#### Work to be completed
From the first line of the data below through the line holding "filing cabinet: (472, 324)", write out each line exactly as it stands.

#### Data excerpts
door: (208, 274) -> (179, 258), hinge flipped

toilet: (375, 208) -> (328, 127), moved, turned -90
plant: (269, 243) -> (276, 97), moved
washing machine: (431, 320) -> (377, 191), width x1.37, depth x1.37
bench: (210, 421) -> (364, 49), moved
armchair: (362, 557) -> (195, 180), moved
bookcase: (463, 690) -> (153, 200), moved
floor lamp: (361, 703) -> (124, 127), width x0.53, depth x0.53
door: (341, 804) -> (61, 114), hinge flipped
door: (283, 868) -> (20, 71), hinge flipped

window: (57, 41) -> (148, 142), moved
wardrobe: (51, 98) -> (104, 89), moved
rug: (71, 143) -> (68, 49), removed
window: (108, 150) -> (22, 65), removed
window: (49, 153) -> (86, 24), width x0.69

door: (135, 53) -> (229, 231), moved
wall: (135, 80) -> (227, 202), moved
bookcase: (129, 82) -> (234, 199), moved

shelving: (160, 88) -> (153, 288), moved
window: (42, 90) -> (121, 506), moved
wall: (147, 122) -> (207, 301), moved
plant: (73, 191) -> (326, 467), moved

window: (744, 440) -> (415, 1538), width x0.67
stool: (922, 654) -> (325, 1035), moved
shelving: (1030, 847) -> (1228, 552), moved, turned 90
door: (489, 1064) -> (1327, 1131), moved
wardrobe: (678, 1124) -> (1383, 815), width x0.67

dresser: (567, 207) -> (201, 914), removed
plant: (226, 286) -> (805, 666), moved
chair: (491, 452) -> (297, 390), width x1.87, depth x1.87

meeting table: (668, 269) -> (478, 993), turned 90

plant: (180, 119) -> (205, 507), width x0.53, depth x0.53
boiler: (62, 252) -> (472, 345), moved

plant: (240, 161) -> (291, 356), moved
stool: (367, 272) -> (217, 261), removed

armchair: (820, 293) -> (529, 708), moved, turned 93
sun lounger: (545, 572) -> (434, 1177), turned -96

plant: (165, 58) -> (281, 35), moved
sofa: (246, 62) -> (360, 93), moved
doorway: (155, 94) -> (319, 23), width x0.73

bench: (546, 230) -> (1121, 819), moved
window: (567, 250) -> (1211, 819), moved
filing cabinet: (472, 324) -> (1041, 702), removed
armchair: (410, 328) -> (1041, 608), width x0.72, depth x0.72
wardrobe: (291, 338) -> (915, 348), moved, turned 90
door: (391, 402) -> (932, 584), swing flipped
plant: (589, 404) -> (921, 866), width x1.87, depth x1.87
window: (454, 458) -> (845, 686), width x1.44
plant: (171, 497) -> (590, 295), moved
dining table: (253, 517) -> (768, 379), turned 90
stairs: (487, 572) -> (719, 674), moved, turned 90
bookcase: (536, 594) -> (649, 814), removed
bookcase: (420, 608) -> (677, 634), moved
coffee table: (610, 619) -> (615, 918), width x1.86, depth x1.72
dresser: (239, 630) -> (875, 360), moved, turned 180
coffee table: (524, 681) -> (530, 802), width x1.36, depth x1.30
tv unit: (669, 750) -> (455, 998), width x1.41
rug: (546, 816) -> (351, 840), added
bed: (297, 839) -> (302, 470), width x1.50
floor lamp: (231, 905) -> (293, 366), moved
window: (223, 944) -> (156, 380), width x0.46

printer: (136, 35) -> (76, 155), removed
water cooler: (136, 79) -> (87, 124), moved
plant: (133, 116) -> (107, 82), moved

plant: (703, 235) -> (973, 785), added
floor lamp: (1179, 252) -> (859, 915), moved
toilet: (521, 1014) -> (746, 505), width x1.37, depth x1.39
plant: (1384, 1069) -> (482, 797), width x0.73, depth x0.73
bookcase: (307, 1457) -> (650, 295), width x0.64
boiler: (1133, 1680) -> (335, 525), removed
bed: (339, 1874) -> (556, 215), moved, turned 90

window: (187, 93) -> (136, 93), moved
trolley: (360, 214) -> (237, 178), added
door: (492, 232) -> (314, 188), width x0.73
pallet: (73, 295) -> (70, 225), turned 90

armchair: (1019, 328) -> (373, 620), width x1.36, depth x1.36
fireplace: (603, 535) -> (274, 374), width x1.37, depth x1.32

#### Task output
door: (208, 274) -> (179, 258), hinge flipped

toilet: (375, 208) -> (328, 127), moved, turned -90
plant: (269, 243) -> (276, 97), moved
washing machine: (431, 320) -> (377, 191), width x1.37, depth x1.37
bench: (210, 421) -> (364, 49), moved
armchair: (362, 557) -> (195, 180), moved
bookcase: (463, 690) -> (153, 200), moved
floor lamp: (361, 703) -> (124, 127), width x0.53, depth x0.53
door: (341, 804) -> (61, 114), hinge flipped
door: (283, 868) -> (20, 71), hinge flipped

window: (57, 41) -> (148, 142), moved
wardrobe: (51, 98) -> (104, 89), moved
rug: (71, 143) -> (68, 49), removed
window: (108, 150) -> (22, 65), removed
window: (49, 153) -> (86, 24), width x0.69

door: (135, 53) -> (229, 231), moved
wall: (135, 80) -> (227, 202), moved
bookcase: (129, 82) -> (234, 199), moved

shelving: (160, 88) -> (153, 288), moved
window: (42, 90) -> (121, 506), moved
wall: (147, 122) -> (207, 301), moved
plant: (73, 191) -> (326, 467), moved

window: (744, 440) -> (415, 1538), width x0.67
stool: (922, 654) -> (325, 1035), moved
shelving: (1030, 847) -> (1228, 552), moved, turned 90
door: (489, 1064) -> (1327, 1131), moved
wardrobe: (678, 1124) -> (1383, 815), width x0.67

dresser: (567, 207) -> (201, 914), removed
plant: (226, 286) -> (805, 666), moved
chair: (491, 452) -> (297, 390), width x1.87, depth x1.87

meeting table: (668, 269) -> (478, 993), turned 90

plant: (180, 119) -> (205, 507), width x0.53, depth x0.53
boiler: (62, 252) -> (472, 345), moved

plant: (240, 161) -> (291, 356), moved
stool: (367, 272) -> (217, 261), removed

armchair: (820, 293) -> (529, 708), moved, turned 93
sun lounger: (545, 572) -> (434, 1177), turned -96

plant: (165, 58) -> (281, 35), moved
sofa: (246, 62) -> (360, 93), moved
doorway: (155, 94) -> (319, 23), width x0.73

bench: (546, 230) -> (1121, 819), moved
window: (567, 250) -> (1211, 819), moved
filing cabinet: (472, 324) -> (1041, 702), removed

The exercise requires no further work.